*** Block opens ***
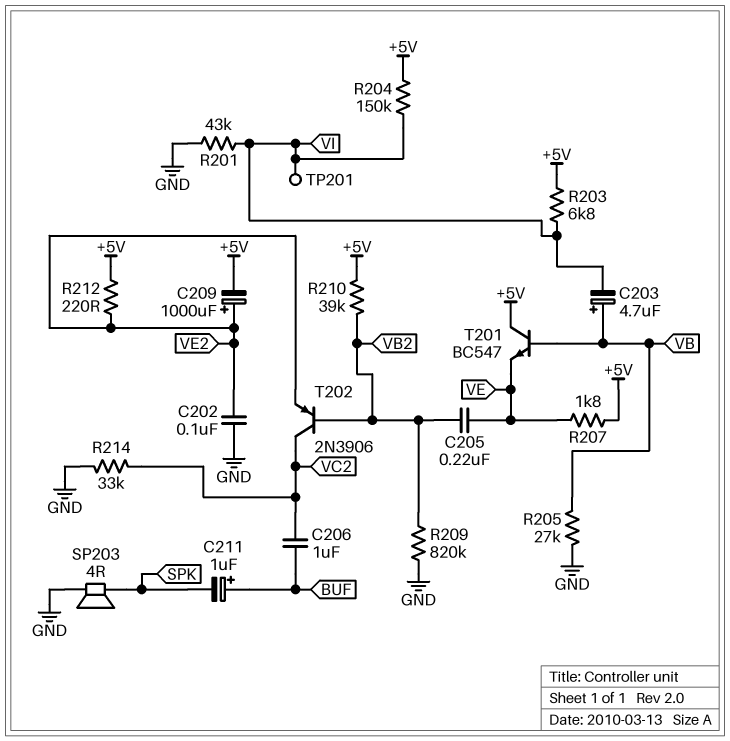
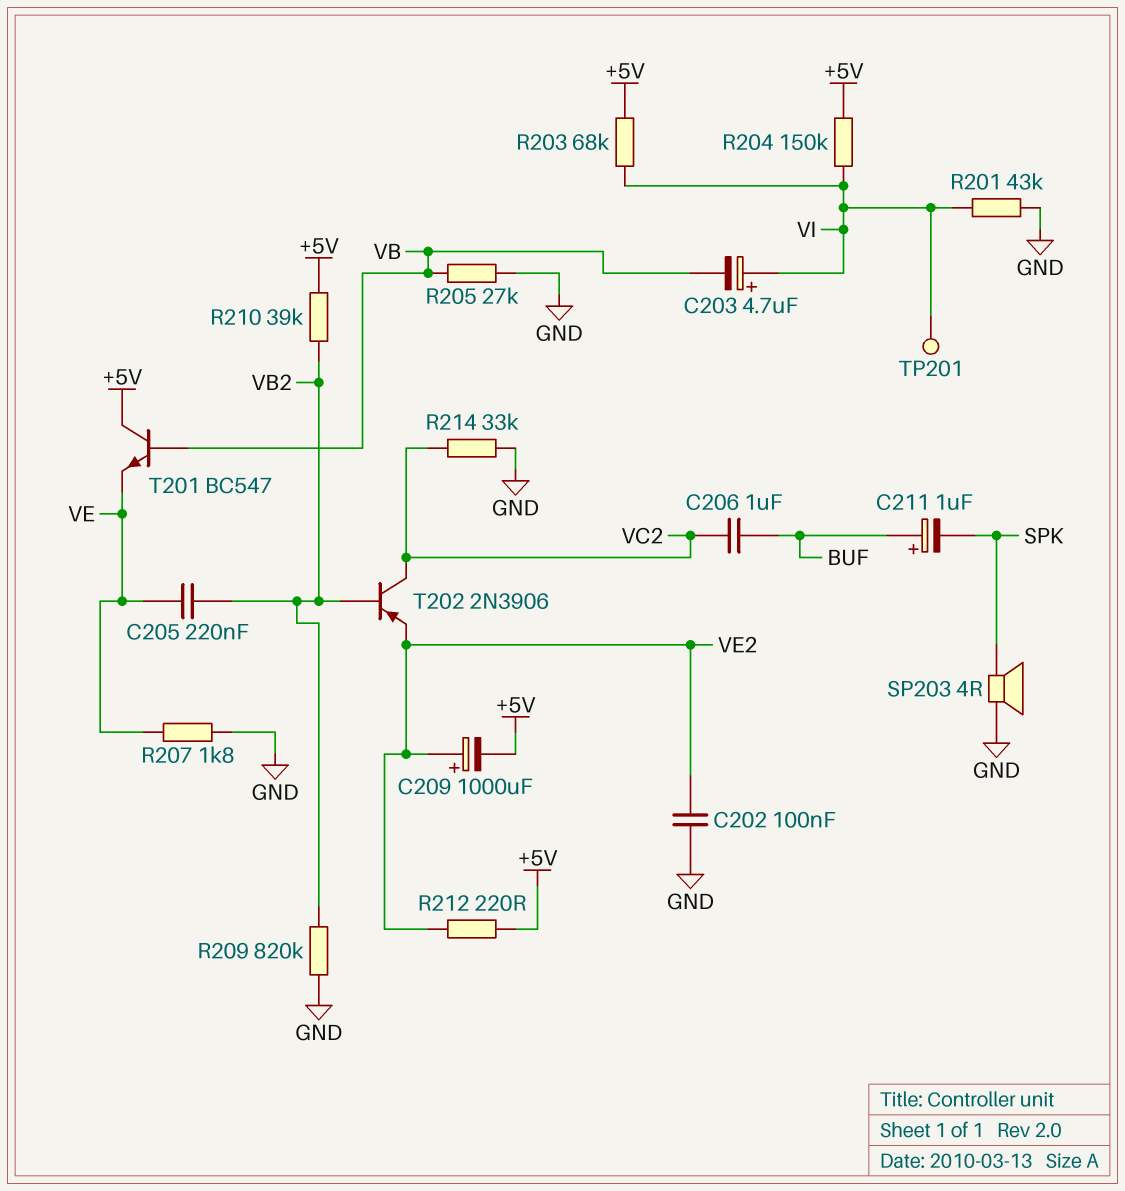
C203: 4.7uF (plus VB, minus VI) -> 4.7uF (plus VI, minus VB)
R203: 6.8k (+5V, VI) -> 68k (+5V, VI)
R207: 1.8k (+5V, VE) -> 1.8k (GND, VE)

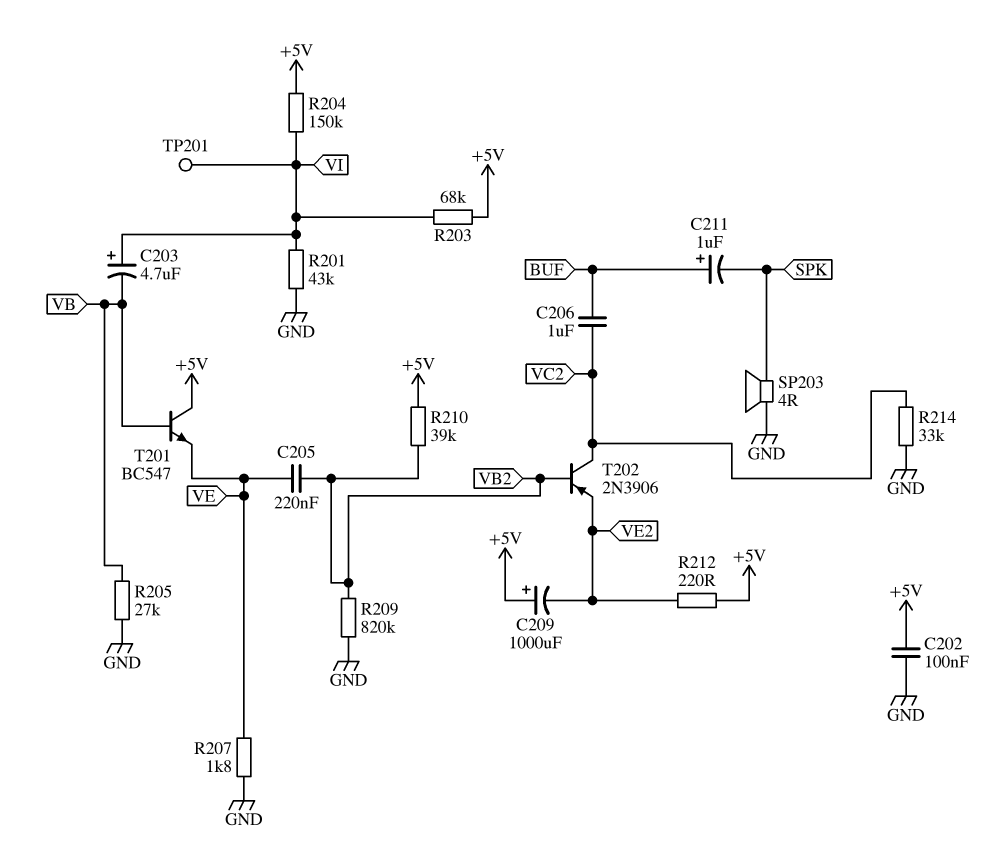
C202: 100nF (GND, VE2) -> 100nF (+5V, GND)
C209: 1000uF (plus VE2, minus +5V) -> 1000uF (plus +5V, minus VE2)

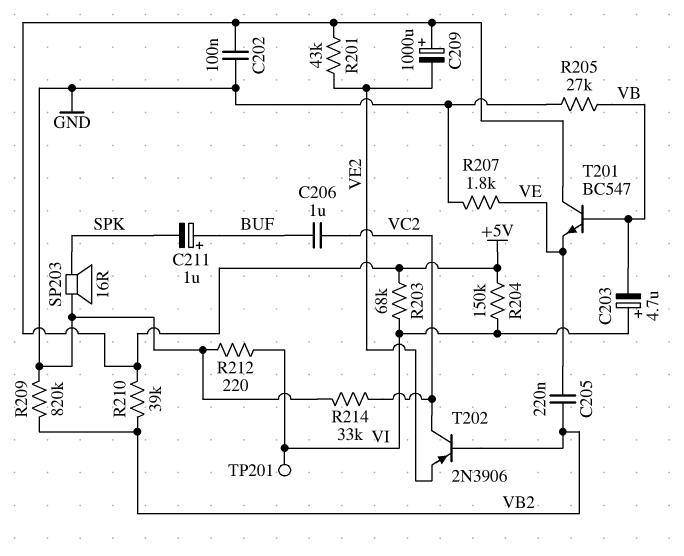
R201: 43k (GND, VI) -> 43k (+5V, VE2)
R212: 220 (+5V, VE2) -> 220 (GND, VI)
SP203: speaker 4R (GND, SPK) -> speaker 16R (GND, SPK)

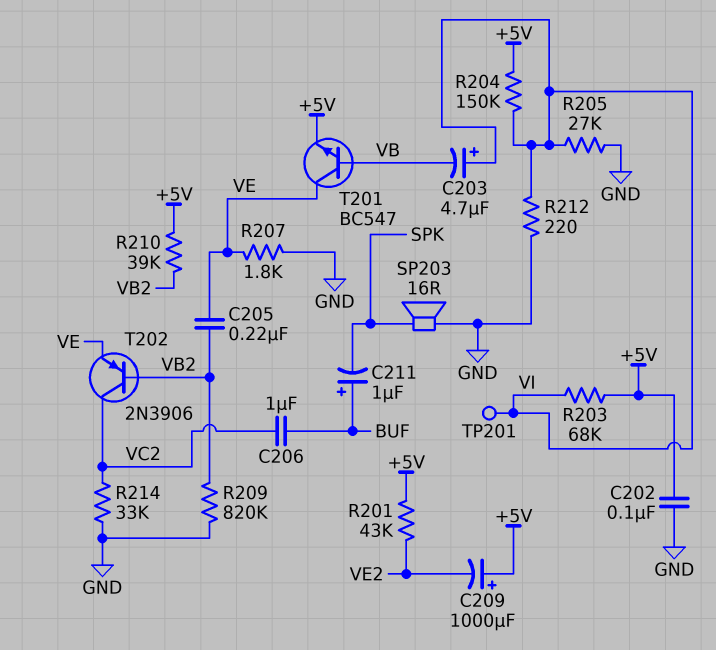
R205: 27k (GND, VB) -> 27k (GND, VI)
T201: NPN BC547 (B VB, C +5V, E VE) -> NPN BC547 (B VB, C VE, E +5V)
T202: PNP 2N3906 (B VB2, C VC2, E VE2) -> PNP 2N3906 (B VB2, C VC2, E VE)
*** Block closes ***
ACTIVITY
Find and show each line of the listing with the word "minus".

FINAL ANSWER
C203: 4.7uF (plus VB, minus VI) -> 4.7uF (plus VI, minus VB)
C209: 1000uF (plus VE2, minus +5V) -> 1000uF (plus +5V, minus VE2)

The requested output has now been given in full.